[Task to complete]: Please copy the items below, changing every "none" to "unset" and keeping everything else the same.

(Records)
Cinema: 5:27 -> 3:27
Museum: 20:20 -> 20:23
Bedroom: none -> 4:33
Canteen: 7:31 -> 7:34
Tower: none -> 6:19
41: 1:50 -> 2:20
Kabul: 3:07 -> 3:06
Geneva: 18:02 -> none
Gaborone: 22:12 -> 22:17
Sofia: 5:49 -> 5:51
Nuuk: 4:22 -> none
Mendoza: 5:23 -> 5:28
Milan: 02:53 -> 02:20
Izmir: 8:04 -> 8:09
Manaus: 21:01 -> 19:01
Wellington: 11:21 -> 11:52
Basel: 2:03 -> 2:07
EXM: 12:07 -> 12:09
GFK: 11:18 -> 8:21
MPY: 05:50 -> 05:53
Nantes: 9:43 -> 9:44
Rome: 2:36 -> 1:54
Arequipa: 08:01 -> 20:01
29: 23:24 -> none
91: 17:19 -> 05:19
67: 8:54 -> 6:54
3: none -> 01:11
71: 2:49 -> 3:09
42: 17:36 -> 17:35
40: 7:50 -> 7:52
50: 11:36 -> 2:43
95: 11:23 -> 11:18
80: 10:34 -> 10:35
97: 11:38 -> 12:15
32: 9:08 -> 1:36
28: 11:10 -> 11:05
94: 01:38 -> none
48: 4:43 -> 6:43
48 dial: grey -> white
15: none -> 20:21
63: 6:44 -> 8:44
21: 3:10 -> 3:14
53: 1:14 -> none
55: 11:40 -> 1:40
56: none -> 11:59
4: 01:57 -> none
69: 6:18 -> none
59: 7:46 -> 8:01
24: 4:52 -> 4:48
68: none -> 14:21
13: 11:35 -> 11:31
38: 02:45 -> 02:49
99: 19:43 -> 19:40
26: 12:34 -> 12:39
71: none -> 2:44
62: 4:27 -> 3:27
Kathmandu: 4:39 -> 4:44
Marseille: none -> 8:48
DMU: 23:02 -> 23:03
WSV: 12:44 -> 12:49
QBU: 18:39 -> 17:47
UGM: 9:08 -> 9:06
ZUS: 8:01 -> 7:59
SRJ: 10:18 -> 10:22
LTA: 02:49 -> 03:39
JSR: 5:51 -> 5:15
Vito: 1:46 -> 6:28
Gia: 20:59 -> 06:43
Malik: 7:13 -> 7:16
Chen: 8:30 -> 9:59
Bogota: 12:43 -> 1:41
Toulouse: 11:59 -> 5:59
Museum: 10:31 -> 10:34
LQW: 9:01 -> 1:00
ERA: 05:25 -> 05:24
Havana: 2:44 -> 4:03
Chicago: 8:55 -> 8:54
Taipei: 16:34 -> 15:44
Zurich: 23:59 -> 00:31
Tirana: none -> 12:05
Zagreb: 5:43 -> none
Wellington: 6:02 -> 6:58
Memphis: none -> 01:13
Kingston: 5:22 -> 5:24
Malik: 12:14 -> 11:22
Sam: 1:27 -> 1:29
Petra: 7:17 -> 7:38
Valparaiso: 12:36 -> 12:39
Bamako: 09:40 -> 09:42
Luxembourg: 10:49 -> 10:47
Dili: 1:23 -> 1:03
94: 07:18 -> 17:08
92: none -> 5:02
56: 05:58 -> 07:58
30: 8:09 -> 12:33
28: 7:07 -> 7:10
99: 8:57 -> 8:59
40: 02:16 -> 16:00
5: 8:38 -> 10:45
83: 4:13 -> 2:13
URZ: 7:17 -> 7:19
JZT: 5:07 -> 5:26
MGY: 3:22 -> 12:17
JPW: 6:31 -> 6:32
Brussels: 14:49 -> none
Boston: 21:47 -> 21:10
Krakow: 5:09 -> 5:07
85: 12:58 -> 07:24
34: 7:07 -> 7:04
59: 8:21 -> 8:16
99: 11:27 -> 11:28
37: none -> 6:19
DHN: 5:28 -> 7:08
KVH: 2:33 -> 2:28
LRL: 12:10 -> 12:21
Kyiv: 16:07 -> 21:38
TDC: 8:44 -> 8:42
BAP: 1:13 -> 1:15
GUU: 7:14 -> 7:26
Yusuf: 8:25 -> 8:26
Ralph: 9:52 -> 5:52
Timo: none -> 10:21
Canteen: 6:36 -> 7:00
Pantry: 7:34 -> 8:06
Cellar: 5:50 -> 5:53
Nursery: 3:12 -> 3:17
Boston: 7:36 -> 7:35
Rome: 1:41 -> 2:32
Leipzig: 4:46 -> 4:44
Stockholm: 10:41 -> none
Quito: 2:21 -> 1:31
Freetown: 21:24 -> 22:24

[Task output]:
Cinema: 5:27 -> 3:27
Museum: 20:20 -> 20:23
Bedroom: unset -> 4:33
Canteen: 7:31 -> 7:34
Tower: unset -> 6:19
41: 1:50 -> 2:20
Kabul: 3:07 -> 3:06
Geneva: 18:02 -> unset
Gaborone: 22:12 -> 22:17
Sofia: 5:49 -> 5:51
Nuuk: 4:22 -> unset
Mendoza: 5:23 -> 5:28
Milan: 02:53 -> 02:20
Izmir: 8:04 -> 8:09
Manaus: 21:01 -> 19:01
Wellington: 11:21 -> 11:52
Basel: 2:03 -> 2:07
EXM: 12:07 -> 12:09
GFK: 11:18 -> 8:21
MPY: 05:50 -> 05:53
Nantes: 9:43 -> 9:44
Rome: 2:36 -> 1:54
Arequipa: 08:01 -> 20:01
29: 23:24 -> unset
91: 17:19 -> 05:19
67: 8:54 -> 6:54
3: unset -> 01:11
71: 2:49 -> 3:09
42: 17:36 -> 17:35
40: 7:50 -> 7:52
50: 11:36 -> 2:43
95: 11:23 -> 11:18
80: 10:34 -> 10:35
97: 11:38 -> 12:15
32: 9:08 -> 1:36
28: 11:10 -> 11:05
94: 01:38 -> unset
48: 4:43 -> 6:43
48 dial: grey -> white
15: unset -> 20:21
63: 6:44 -> 8:44
21: 3:10 -> 3:14
53: 1:14 -> unset
55: 11:40 -> 1:40
56: unset -> 11:59
4: 01:57 -> unset
69: 6:18 -> unset
59: 7:46 -> 8:01
24: 4:52 -> 4:48
68: unset -> 14:21
13: 11:35 -> 11:31
38: 02:45 -> 02:49
99: 19:43 -> 19:40
26: 12:34 -> 12:39
71: unset -> 2:44
62: 4:27 -> 3:27
Kathmandu: 4:39 -> 4:44
Marseille: unset -> 8:48
DMU: 23:02 -> 23:03
WSV: 12:44 -> 12:49
QBU: 18:39 -> 17:47
UGM: 9:08 -> 9:06
ZUS: 8:01 -> 7:59
SRJ: 10:18 -> 10:22
LTA: 02:49 -> 03:39
JSR: 5:51 -> 5:15
Vito: 1:46 -> 6:28
Gia: 20:59 -> 06:43
Malik: 7:13 -> 7:16
Chen: 8:30 -> 9:59
Bogota: 12:43 -> 1:41
Toulouse: 11:59 -> 5:59
Museum: 10:31 -> 10:34
LQW: 9:01 -> 1:00
ERA: 05:25 -> 05:24
Havana: 2:44 -> 4:03
Chicago: 8:55 -> 8:54
Taipei: 16:34 -> 15:44
Zurich: 23:59 -> 00:31
Tirana: unset -> 12:05
Zagreb: 5:43 -> unset
Wellington: 6:02 -> 6:58
Memphis: unset -> 01:13
Kingston: 5:22 -> 5:24
Malik: 12:14 -> 11:22
Sam: 1:27 -> 1:29
Petra: 7:17 -> 7:38
Valparaiso: 12:36 -> 12:39
Bamako: 09:40 -> 09:42
Luxembourg: 10:49 -> 10:47
Dili: 1:23 -> 1:03
94: 07:18 -> 17:08
92: unset -> 5:02
56: 05:58 -> 07:58
30: 8:09 -> 12:33
28: 7:07 -> 7:10
99: 8:57 -> 8:59
40: 02:16 -> 16:00
5: 8:38 -> 10:45
83: 4:13 -> 2:13
URZ: 7:17 -> 7:19
JZT: 5:07 -> 5:26
MGY: 3:22 -> 12:17
JPW: 6:31 -> 6:32
Brussels: 14:49 -> unset
Boston: 21:47 -> 21:10
Krakow: 5:09 -> 5:07
85: 12:58 -> 07:24
34: 7:07 -> 7:04
59: 8:21 -> 8:16
99: 11:27 -> 11:28
37: unset -> 6:19
DHN: 5:28 -> 7:08
KVH: 2:33 -> 2:28
LRL: 12:10 -> 12:21
Kyiv: 16:07 -> 21:38
TDC: 8:44 -> 8:42
BAP: 1:13 -> 1:15
GUU: 7:14 -> 7:26
Yusuf: 8:25 -> 8:26
Ralph: 9:52 -> 5:52
Timo: unset -> 10:21
Canteen: 6:36 -> 7:00
Pantry: 7:34 -> 8:06
Cellar: 5:50 -> 5:53
Nursery: 3:12 -> 3:17
Boston: 7:36 -> 7:35
Rome: 1:41 -> 2:32
Leipzig: 4:46 -> 4:44
Stockholm: 10:41 -> unset
Quito: 2:21 -> 1:31
Freetown: 21:24 -> 22:24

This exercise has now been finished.